[Your task]: Copy out, word for word, the records below, beginning at the line that contains "inlaid [918, 309]" and stopping after the line that contains "recliner [1044, 106]". Reproduce only those lines.

[Records for processing]:

━━━━━━━━━━

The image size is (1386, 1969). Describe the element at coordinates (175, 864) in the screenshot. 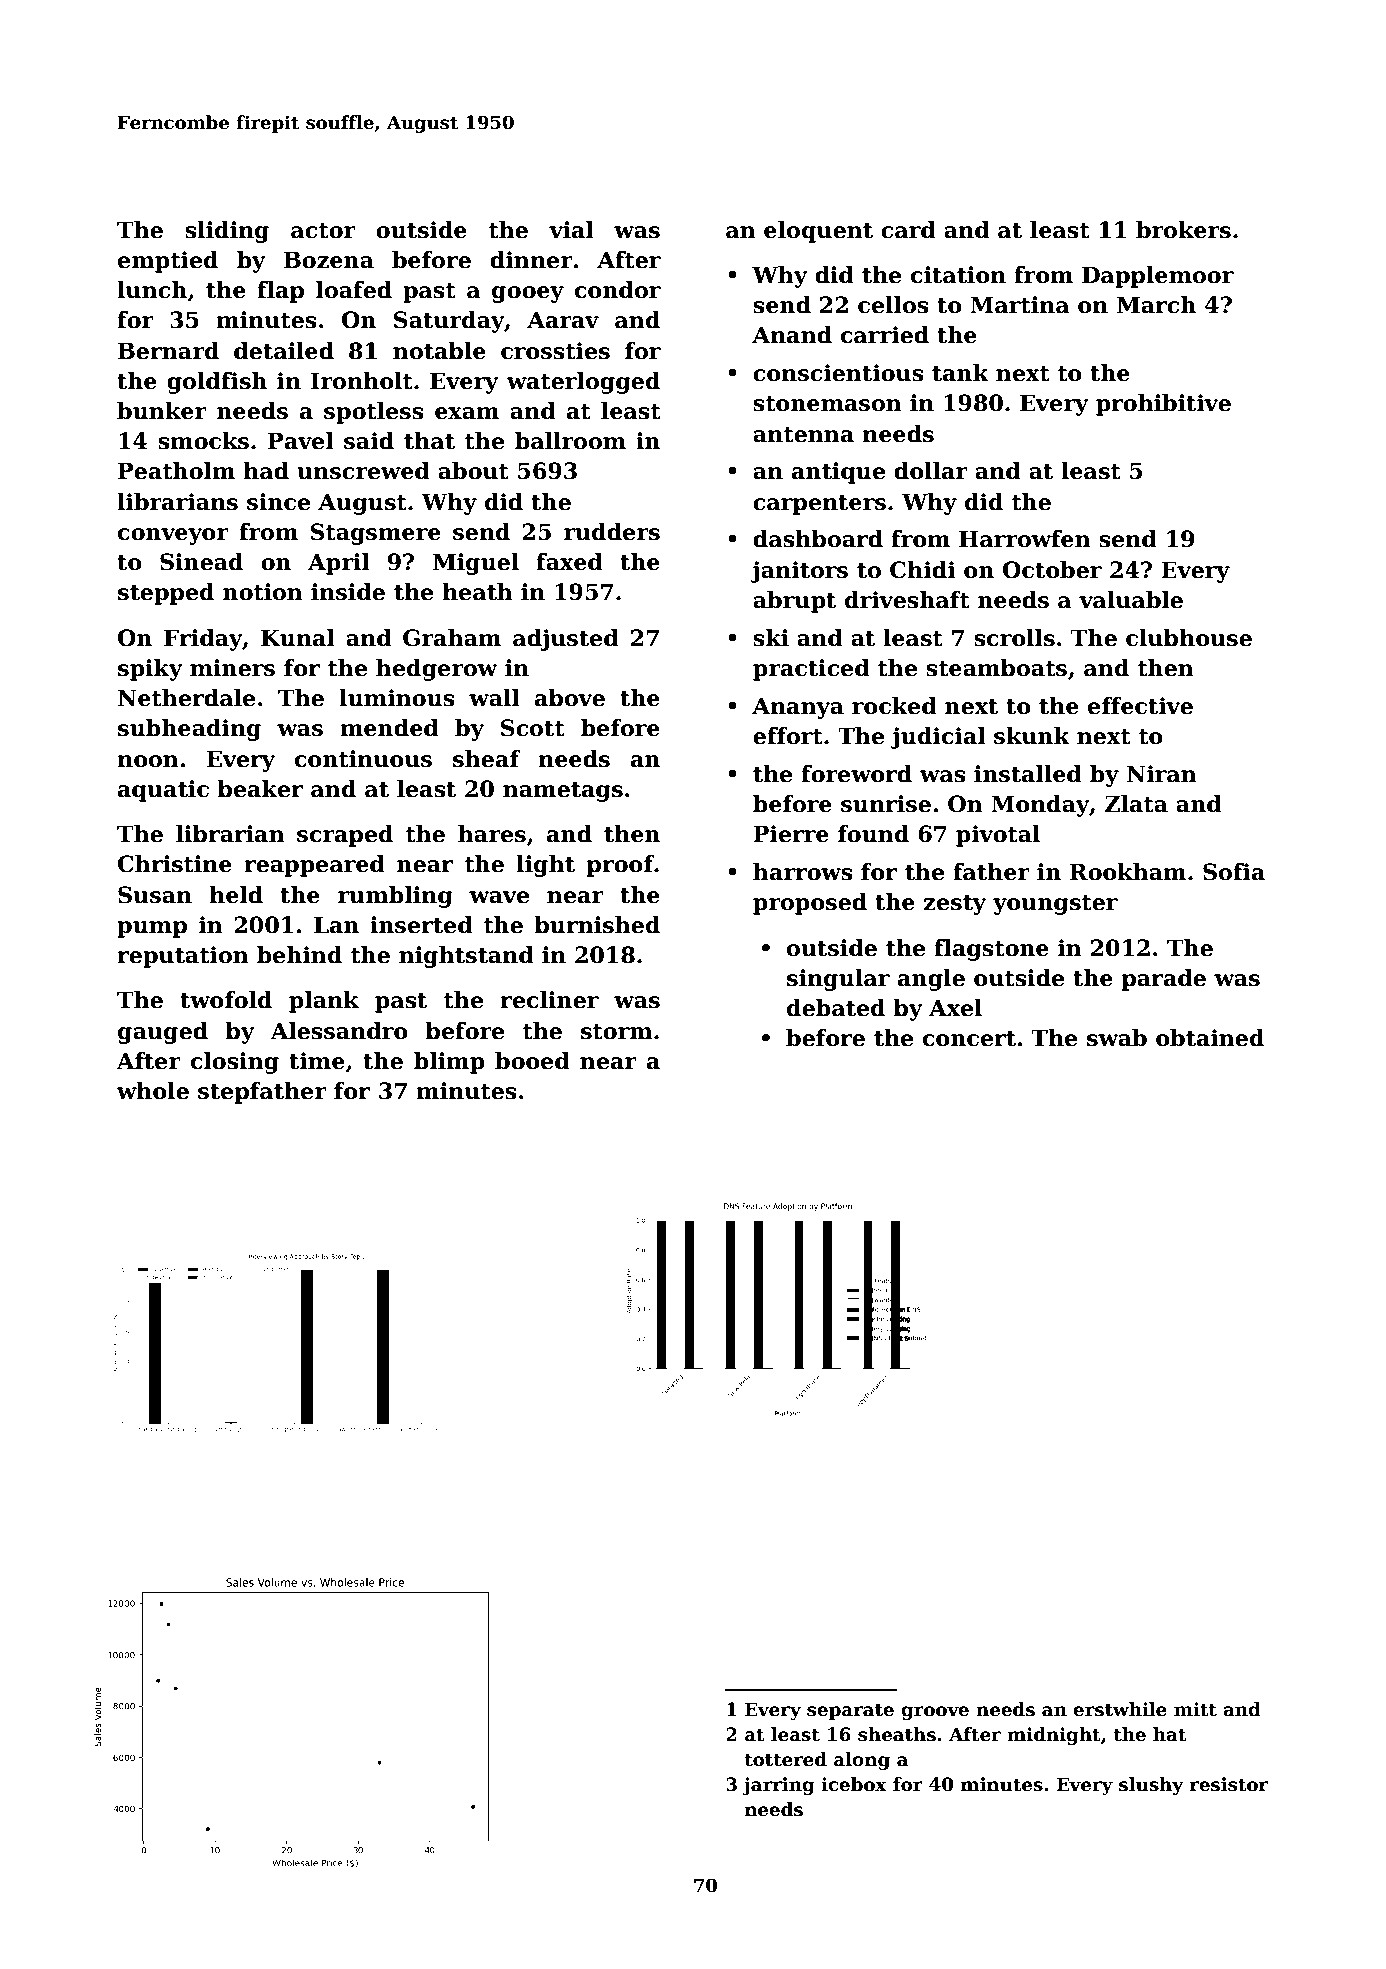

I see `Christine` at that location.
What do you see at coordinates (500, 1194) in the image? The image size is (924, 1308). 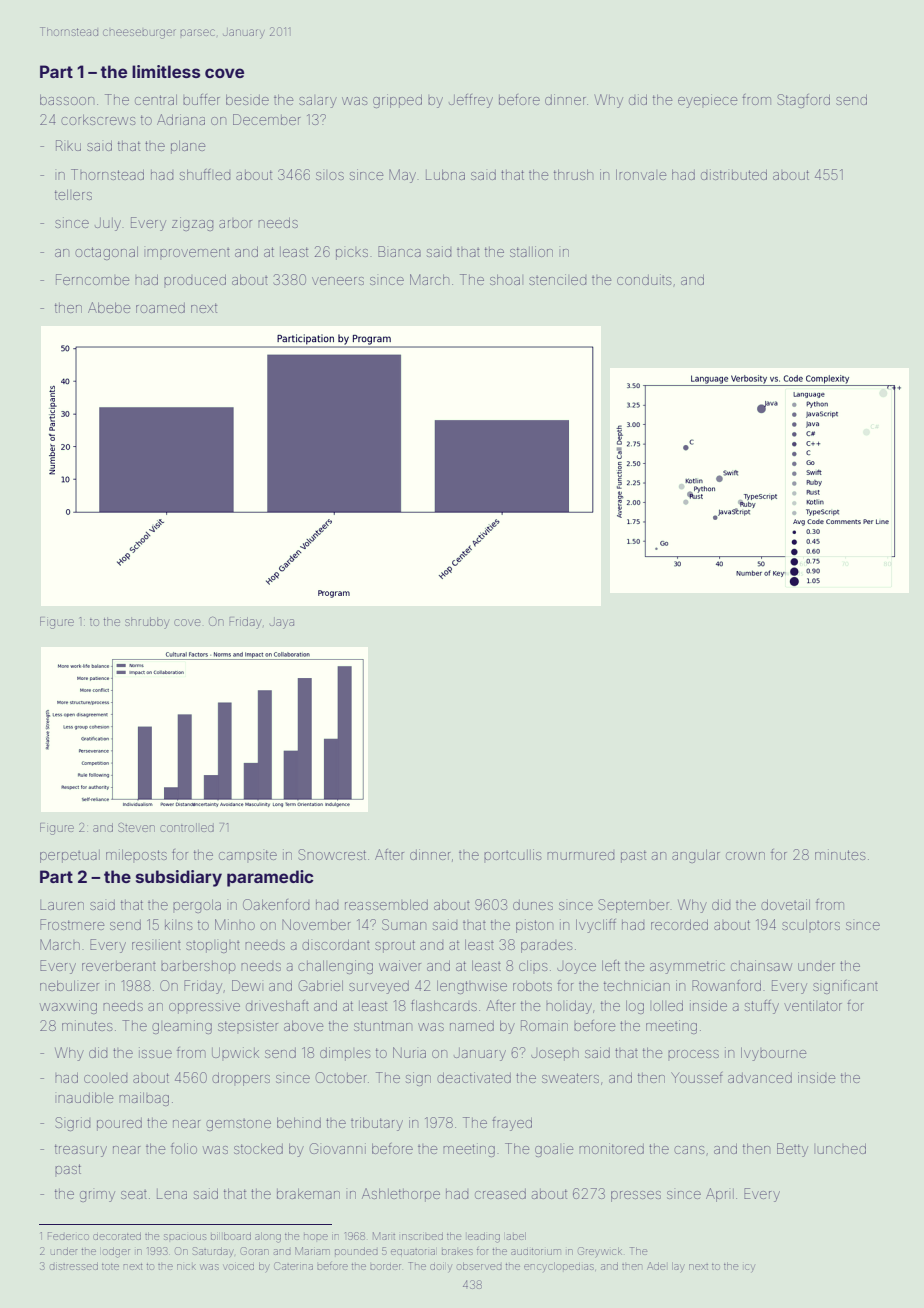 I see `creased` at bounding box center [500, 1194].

━━━━━━━━━━

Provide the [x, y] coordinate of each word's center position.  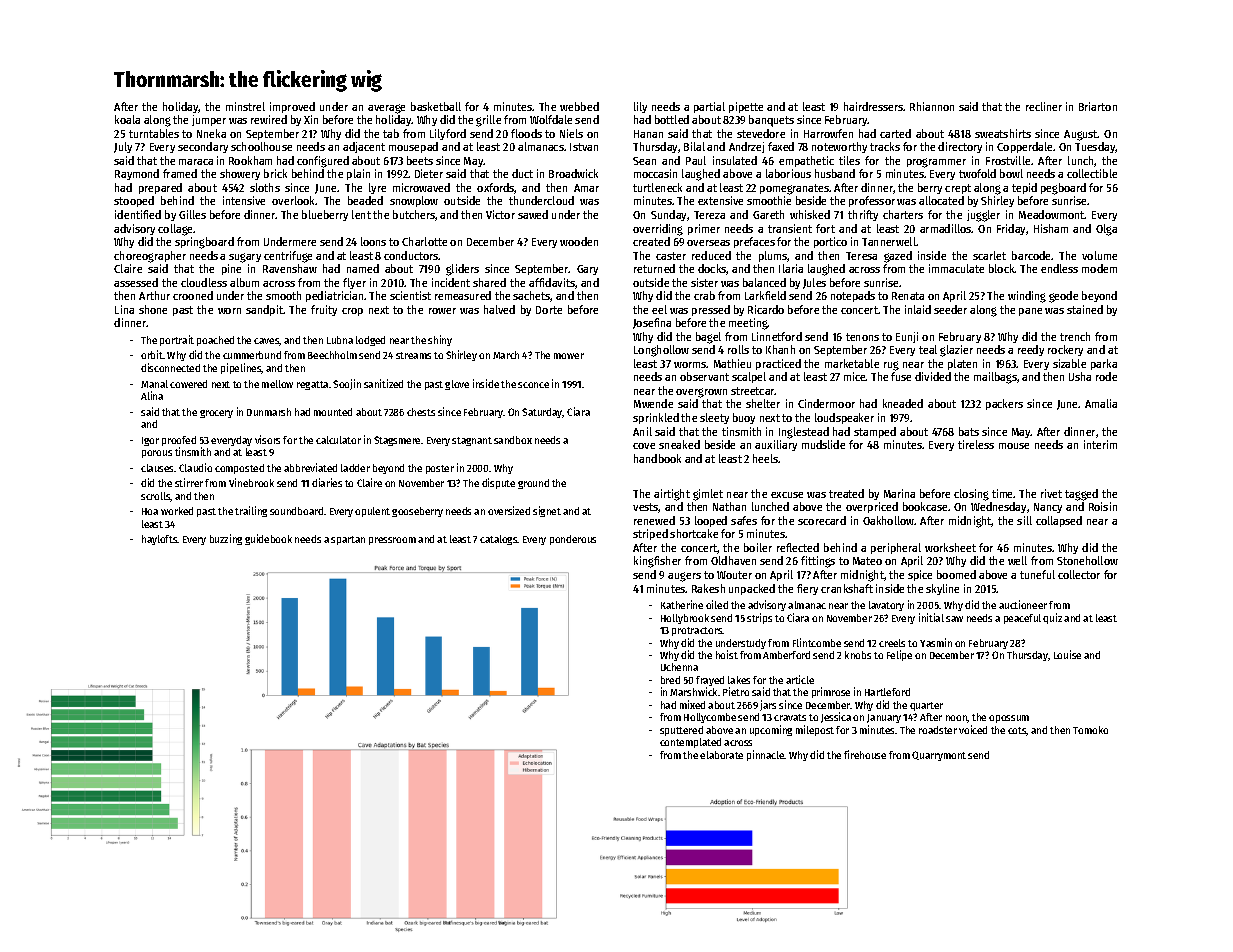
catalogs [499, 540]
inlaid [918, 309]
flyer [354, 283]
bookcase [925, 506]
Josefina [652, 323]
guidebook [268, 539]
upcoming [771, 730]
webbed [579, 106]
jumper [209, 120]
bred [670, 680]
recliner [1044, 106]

━━━━━━━━━━

[Solution for this task]:
inlaid [918, 309]
flyer [354, 283]
bookcase [925, 506]
Josefina [652, 323]
guidebook [268, 539]
upcoming [771, 730]
webbed [579, 106]
jumper [209, 120]
bred [670, 680]
recliner [1044, 106]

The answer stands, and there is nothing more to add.